━━ DATA

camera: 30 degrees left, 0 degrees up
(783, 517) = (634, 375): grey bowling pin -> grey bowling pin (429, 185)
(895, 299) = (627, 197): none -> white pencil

━━━━
━━ DATA

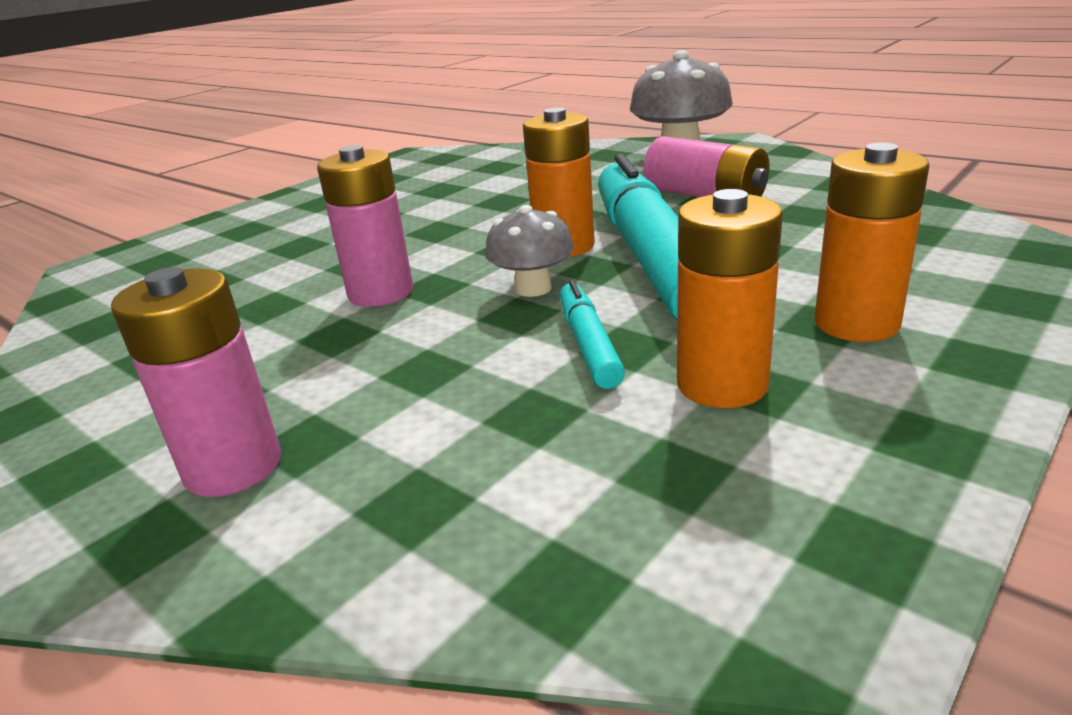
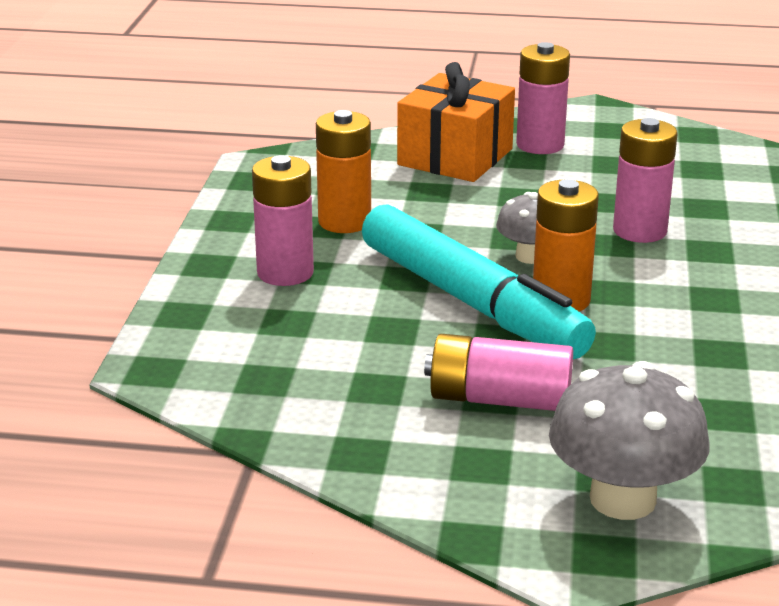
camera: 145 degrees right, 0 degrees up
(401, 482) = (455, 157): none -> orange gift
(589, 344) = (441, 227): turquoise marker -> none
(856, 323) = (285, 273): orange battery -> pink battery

━━━━
━━ DATA

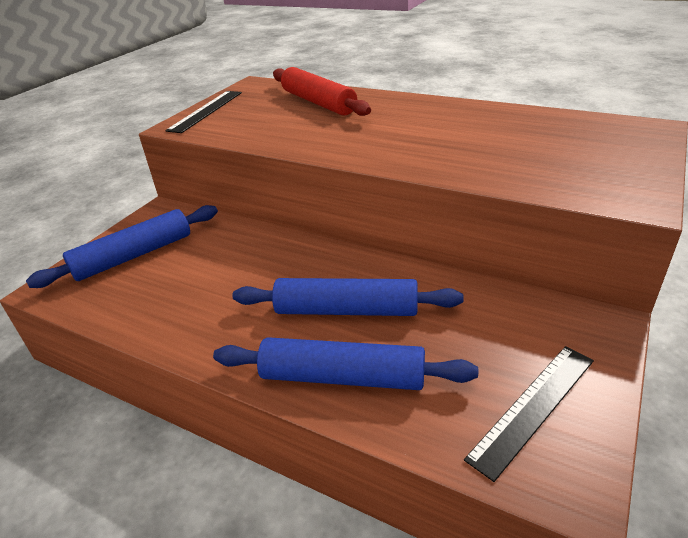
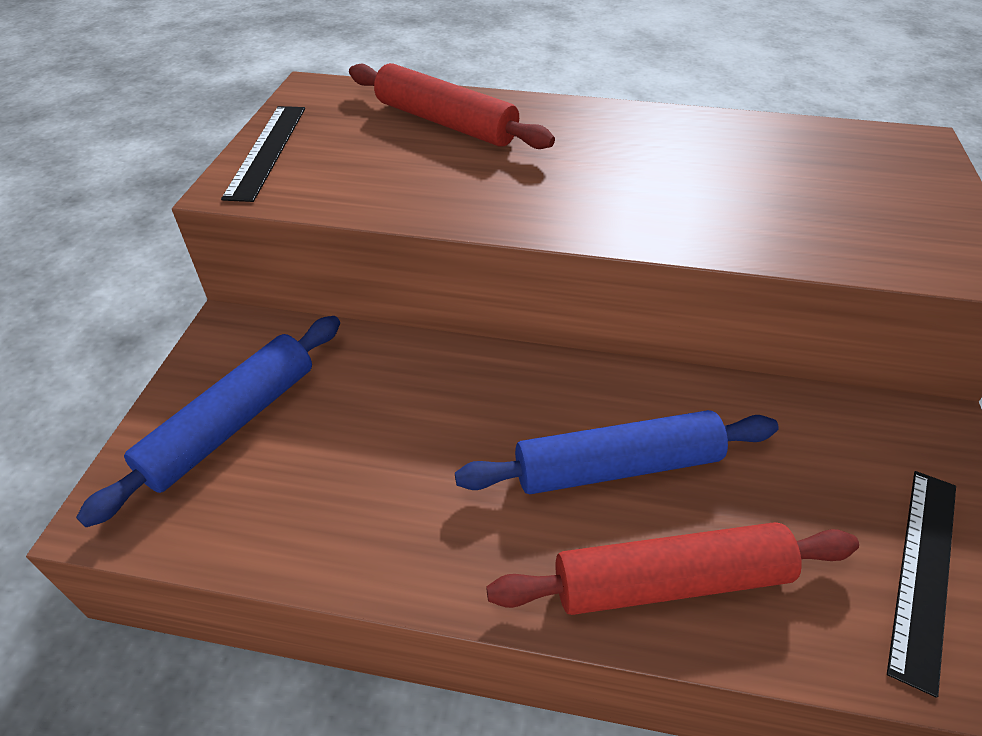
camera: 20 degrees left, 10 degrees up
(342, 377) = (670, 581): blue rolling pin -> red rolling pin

━━━━

## EXERCISE DESCRIPTION
Reproduce verbatim only the segment of the listing bounded by the line containing "camera: 20 degrees left, 10 degrees up" and the line containing "(342, 377) = (670, 581): blue", with both boundary lines included.

## COMPLETED EXERCISE
camera: 20 degrees left, 10 degrees up
(342, 377) = (670, 581): blue rolling pin -> red rolling pin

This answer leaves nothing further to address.